*** Entries provided
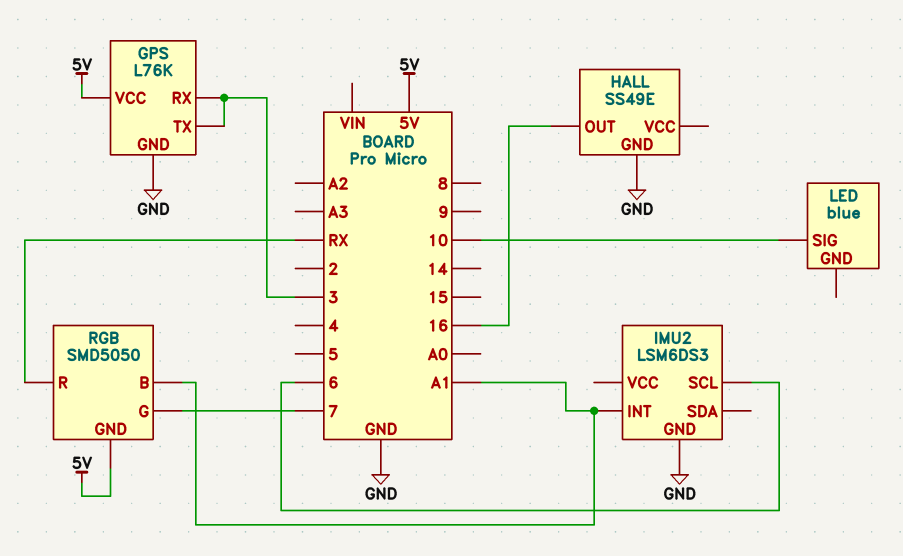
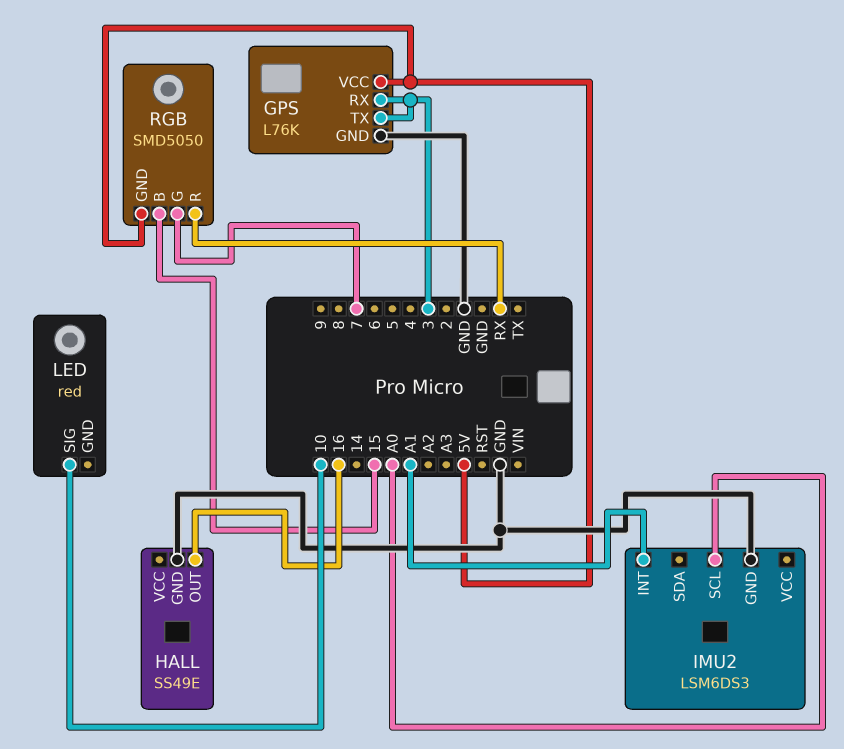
IMU2 pin SCL: 6 -> A0
LED: blue -> red
RGB pin B: A1 -> 15

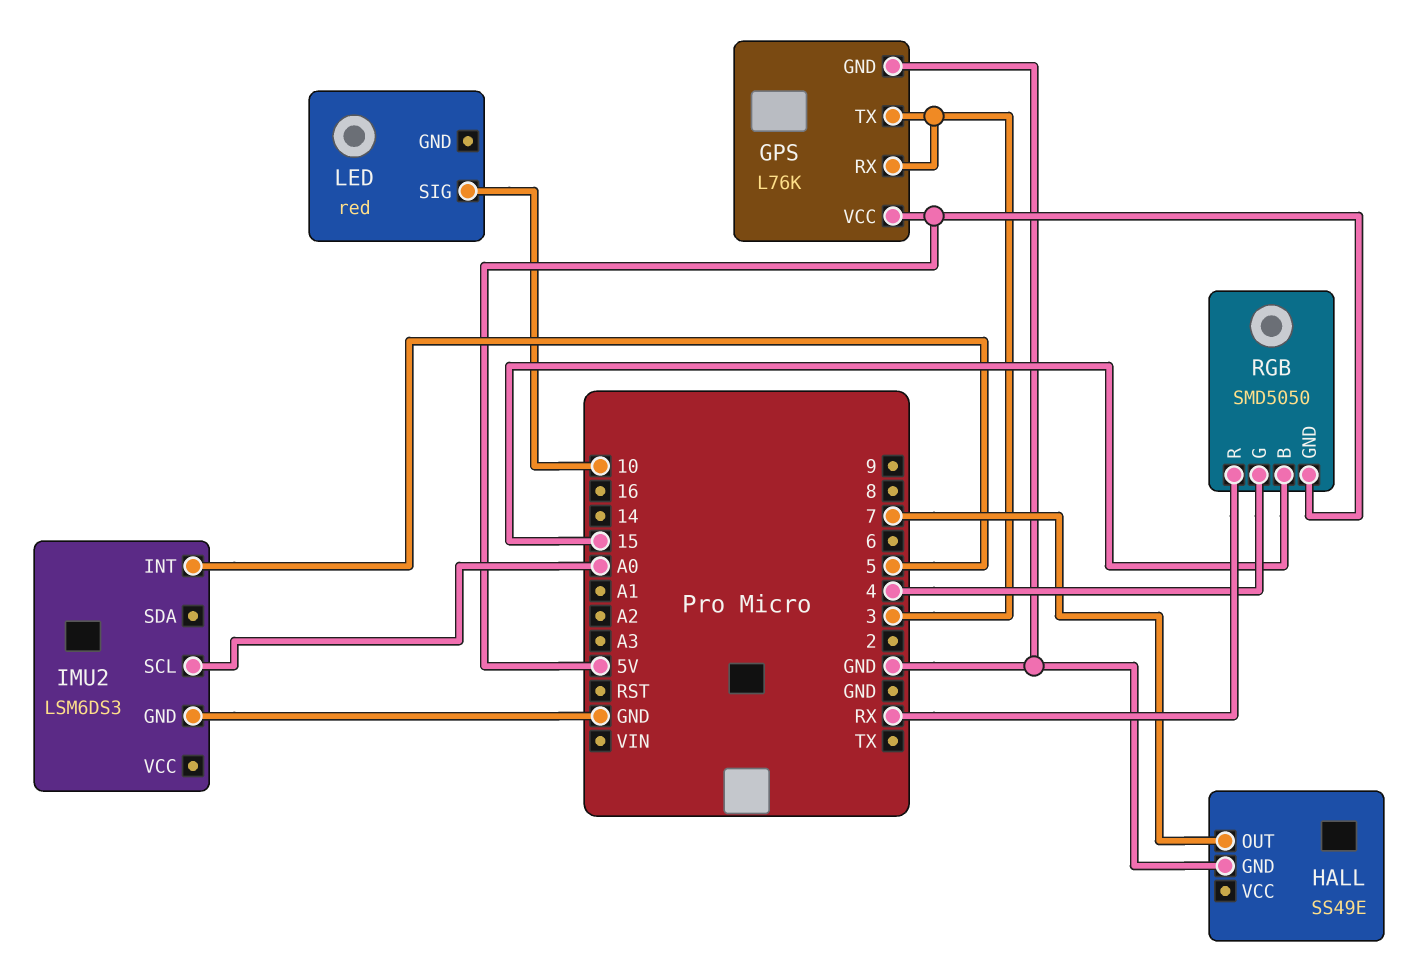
HALL pin OUT: 16 -> 7
IMU2 pin INT: A1 -> 5
RGB pin G: 7 -> 4

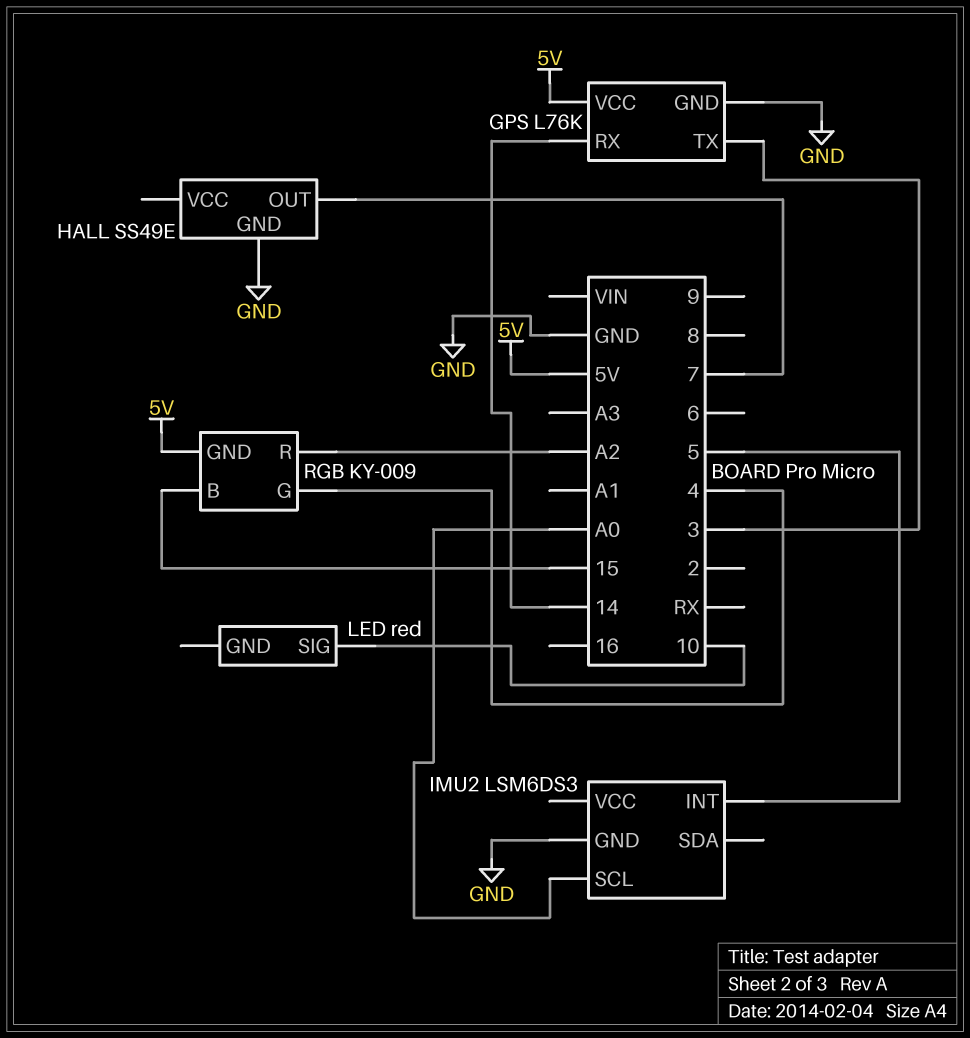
GPS pin RX: 3 -> 14
RGB: SMD5050 -> KY-009
RGB pin R: RX -> A2

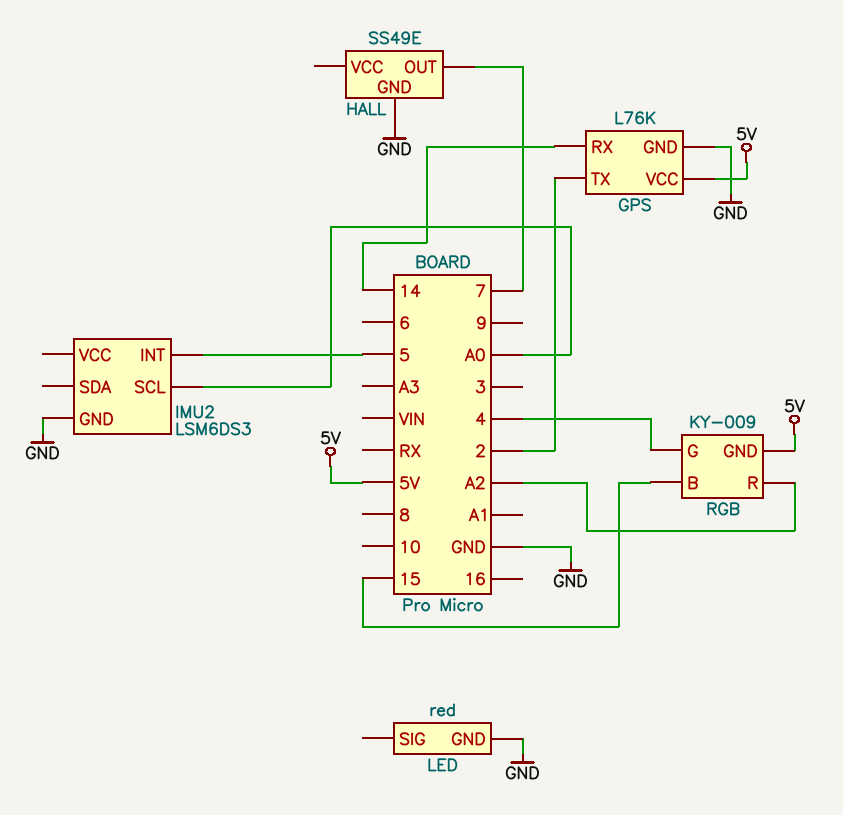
GPS pin TX: 3 -> 2
LED pin GND: none -> GND
LED pin SIG: 10 -> none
******
When a line of the records holds the word "none", copy that line.

> [Exercise solution]:
LED pin GND: none -> GND
LED pin SIG: 10 -> none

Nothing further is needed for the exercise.